**ASSIGNMENT**
Return, word for word, only the lines of the data below that lie between the line with "The second view" and the line with "What was the heart/bright", those two lines included.

**EXTRACTED INFORMATION**
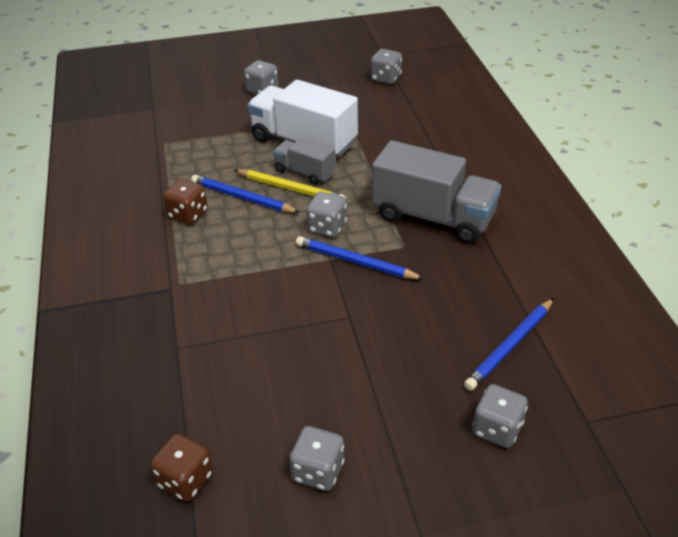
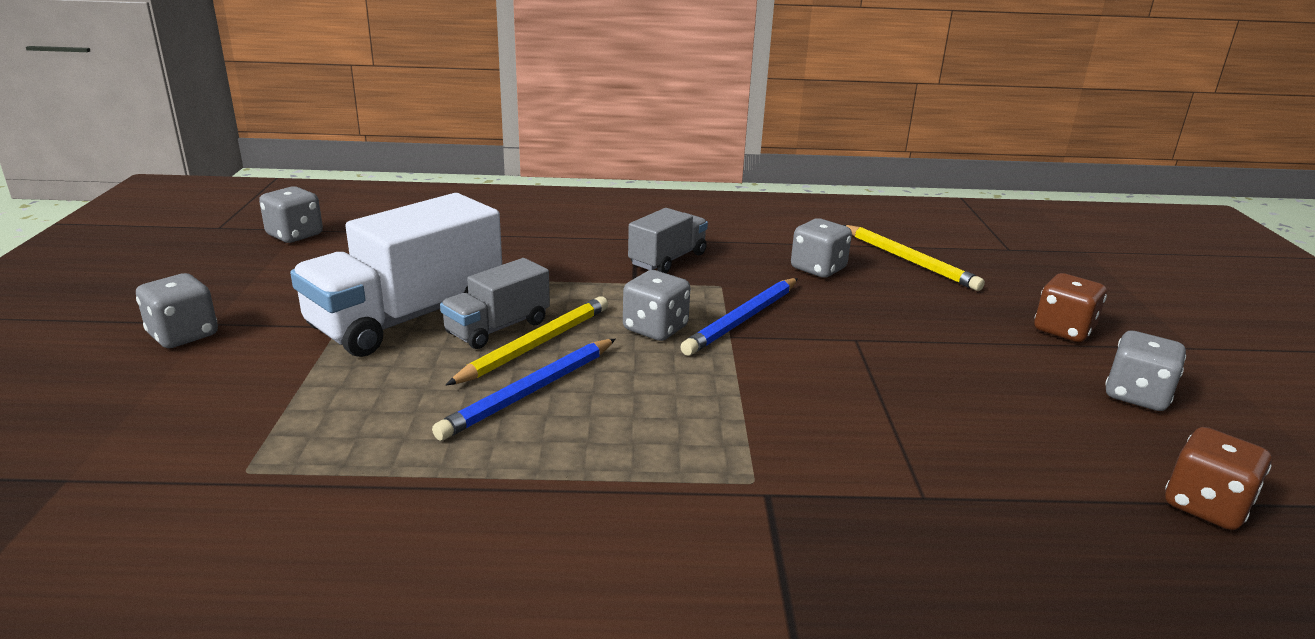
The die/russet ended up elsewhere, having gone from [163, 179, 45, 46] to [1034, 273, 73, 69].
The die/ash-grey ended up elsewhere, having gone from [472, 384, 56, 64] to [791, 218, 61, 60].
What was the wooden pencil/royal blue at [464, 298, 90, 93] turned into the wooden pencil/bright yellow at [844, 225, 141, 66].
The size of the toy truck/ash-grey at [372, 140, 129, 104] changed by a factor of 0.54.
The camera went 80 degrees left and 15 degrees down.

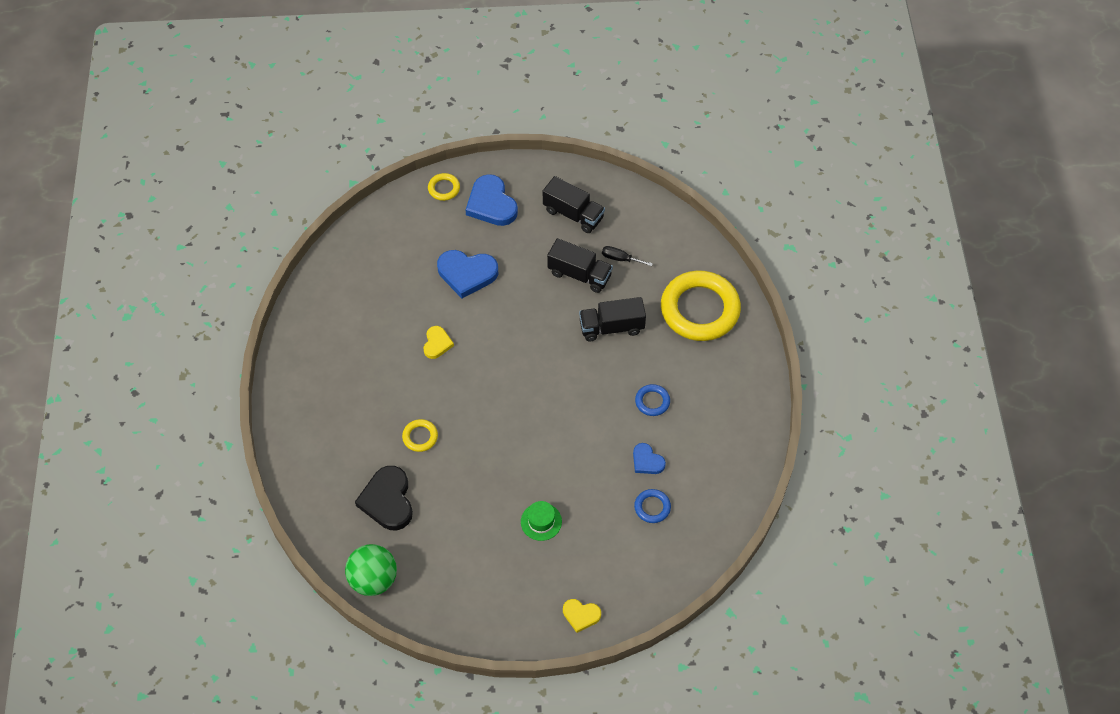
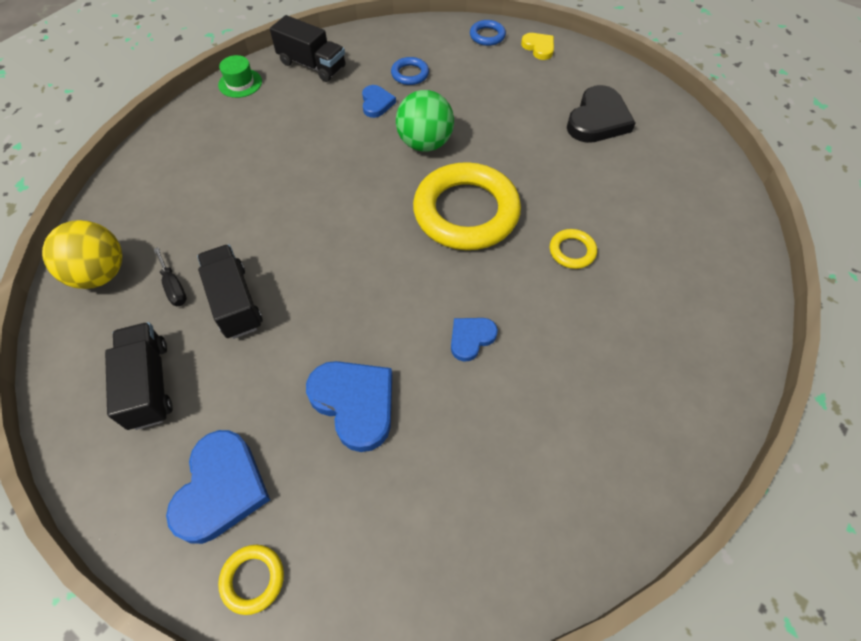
The second view gained the sphere/bright yellow at [42, 220, 80, 69].
The sphere/leaf-green ended up elsewhere, having gone from [345, 544, 52, 52] to [396, 90, 58, 62].
The heart/black ended up elsewhere, having gone from [355, 466, 58, 64] to [567, 85, 68, 58].
The tall hat/leaf-green ended up elsewhere, having gone from [521, 501, 41, 40] to [218, 55, 44, 43].
The toy truck/black ended up elsewhere, having gone from [579, 297, 67, 44] to [270, 15, 76, 67].
The hoop/royal blue ended up elsewhere, having gone from [635, 384, 35, 32] to [470, 20, 36, 26].
The hoop/bright yellow ended up elsewhere, having gone from [661, 271, 80, 70] to [413, 162, 108, 88].
What was the heart/bright yellow at [424, 326, 30, 33] turned into the heart/royal blue at [451, 318, 47, 44].
The camera went 140 degrees left and 0 degrees up.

**RESPONSE**
The second view gained the sphere/bright yellow at [42, 220, 80, 69].
The sphere/leaf-green ended up elsewhere, having gone from [345, 544, 52, 52] to [396, 90, 58, 62].
The heart/black ended up elsewhere, having gone from [355, 466, 58, 64] to [567, 85, 68, 58].
The tall hat/leaf-green ended up elsewhere, having gone from [521, 501, 41, 40] to [218, 55, 44, 43].
The toy truck/black ended up elsewhere, having gone from [579, 297, 67, 44] to [270, 15, 76, 67].
The hoop/royal blue ended up elsewhere, having gone from [635, 384, 35, 32] to [470, 20, 36, 26].
The hoop/bright yellow ended up elsewhere, having gone from [661, 271, 80, 70] to [413, 162, 108, 88].
What was the heart/bright yellow at [424, 326, 30, 33] turned into the heart/royal blue at [451, 318, 47, 44].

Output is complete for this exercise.